◆ How to complete this task
For every record below, repeat the text exactly and pass over any image.

BEGIN Exercise material

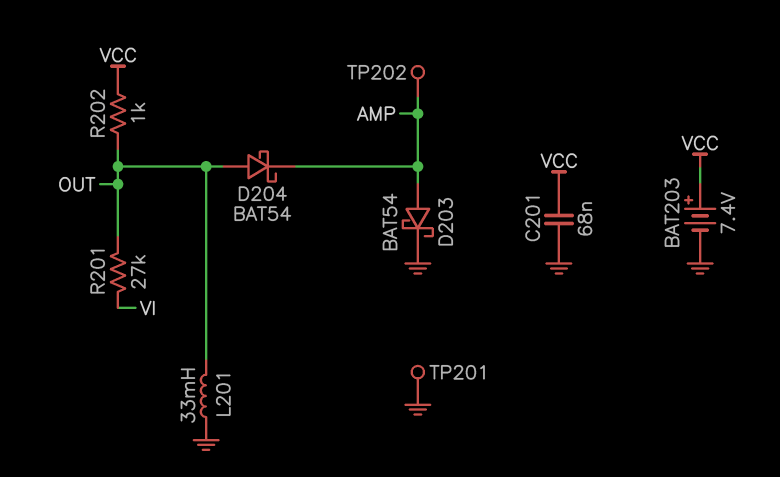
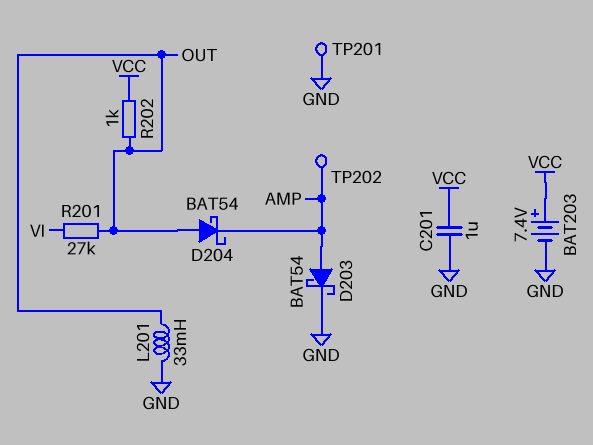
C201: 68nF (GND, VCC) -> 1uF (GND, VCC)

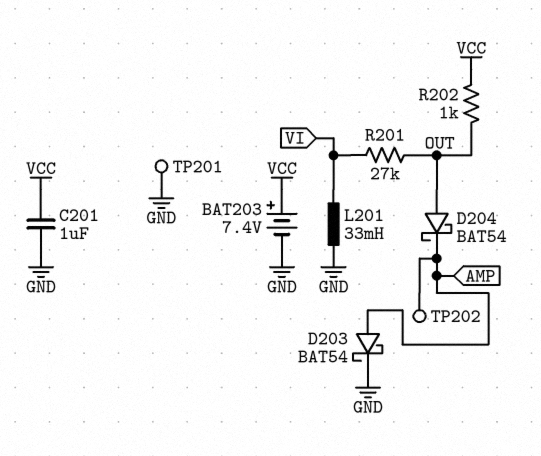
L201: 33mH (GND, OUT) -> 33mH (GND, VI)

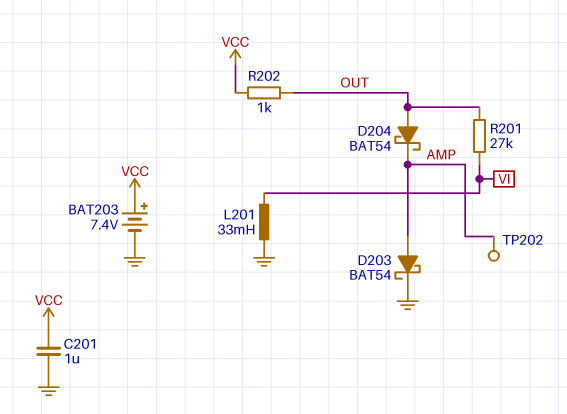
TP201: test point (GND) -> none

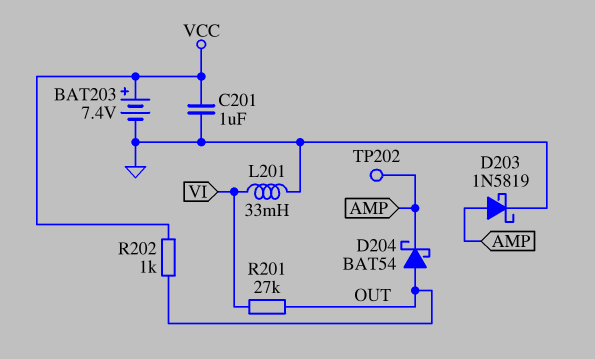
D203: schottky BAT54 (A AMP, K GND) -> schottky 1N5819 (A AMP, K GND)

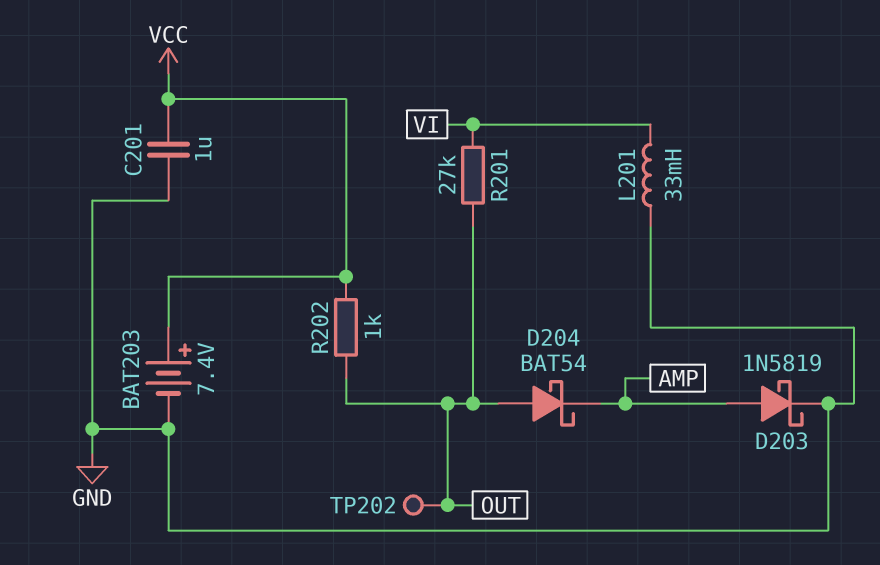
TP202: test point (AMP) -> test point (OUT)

END Exercise material

◆ Response
C201: 68nF (GND, VCC) -> 1uF (GND, VCC)

L201: 33mH (GND, OUT) -> 33mH (GND, VI)

TP201: test point (GND) -> none

D203: schottky BAT54 (A AMP, K GND) -> schottky 1N5819 (A AMP, K GND)

TP202: test point (AMP) -> test point (OUT)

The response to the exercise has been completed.